▸ Data extract:
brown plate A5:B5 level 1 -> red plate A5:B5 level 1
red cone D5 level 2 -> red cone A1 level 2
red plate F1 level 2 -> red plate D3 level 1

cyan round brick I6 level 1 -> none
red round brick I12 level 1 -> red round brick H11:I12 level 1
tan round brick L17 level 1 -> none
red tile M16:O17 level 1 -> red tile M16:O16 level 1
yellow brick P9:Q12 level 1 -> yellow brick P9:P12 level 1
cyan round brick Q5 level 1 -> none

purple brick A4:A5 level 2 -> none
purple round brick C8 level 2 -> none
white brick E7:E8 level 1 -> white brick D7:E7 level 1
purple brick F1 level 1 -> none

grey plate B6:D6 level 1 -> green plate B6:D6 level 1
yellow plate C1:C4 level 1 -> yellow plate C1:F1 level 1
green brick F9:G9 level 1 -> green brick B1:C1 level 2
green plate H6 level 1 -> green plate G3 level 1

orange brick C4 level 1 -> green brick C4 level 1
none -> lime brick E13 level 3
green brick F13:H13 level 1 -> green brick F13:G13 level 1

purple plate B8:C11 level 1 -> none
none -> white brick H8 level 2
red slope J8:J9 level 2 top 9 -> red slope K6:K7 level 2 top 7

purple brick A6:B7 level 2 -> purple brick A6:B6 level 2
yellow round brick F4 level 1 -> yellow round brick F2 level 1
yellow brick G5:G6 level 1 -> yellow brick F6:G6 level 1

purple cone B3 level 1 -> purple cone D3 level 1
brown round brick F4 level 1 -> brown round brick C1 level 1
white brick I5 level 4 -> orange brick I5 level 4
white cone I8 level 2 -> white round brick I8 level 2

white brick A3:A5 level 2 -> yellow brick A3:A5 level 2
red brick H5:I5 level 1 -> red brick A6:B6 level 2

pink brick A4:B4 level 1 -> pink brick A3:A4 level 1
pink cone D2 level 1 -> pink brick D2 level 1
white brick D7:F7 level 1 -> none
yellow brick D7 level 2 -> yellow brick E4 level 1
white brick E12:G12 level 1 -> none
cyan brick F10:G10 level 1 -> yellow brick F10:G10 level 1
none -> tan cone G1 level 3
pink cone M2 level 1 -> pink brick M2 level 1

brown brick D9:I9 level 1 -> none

▸ What you have to do: At the line containing "green plate H6", start transcribing exactly, and continue through the last line of the listing. Stop there and add nothing.

▸ Answer to this problem:
green plate H6 level 1 -> green plate G3 level 1

orange brick C4 level 1 -> green brick C4 level 1
none -> lime brick E13 level 3
green brick F13:H13 level 1 -> green brick F13:G13 level 1

purple plate B8:C11 level 1 -> none
none -> white brick H8 level 2
red slope J8:J9 level 2 top 9 -> red slope K6:K7 level 2 top 7

purple brick A6:B7 level 2 -> purple brick A6:B6 level 2
yellow round brick F4 level 1 -> yellow round brick F2 level 1
yellow brick G5:G6 level 1 -> yellow brick F6:G6 level 1

purple cone B3 level 1 -> purple cone D3 level 1
brown round brick F4 level 1 -> brown round brick C1 level 1
white brick I5 level 4 -> orange brick I5 level 4
white cone I8 level 2 -> white round brick I8 level 2

white brick A3:A5 level 2 -> yellow brick A3:A5 level 2
red brick H5:I5 level 1 -> red brick A6:B6 level 2

pink brick A4:B4 level 1 -> pink brick A3:A4 level 1
pink cone D2 level 1 -> pink brick D2 level 1
white brick D7:F7 level 1 -> none
yellow brick D7 level 2 -> yellow brick E4 level 1
white brick E12:G12 level 1 -> none
cyan brick F10:G10 level 1 -> yellow brick F10:G10 level 1
none -> tan cone G1 level 3
pink cone M2 level 1 -> pink brick M2 level 1

brown brick D9:I9 level 1 -> none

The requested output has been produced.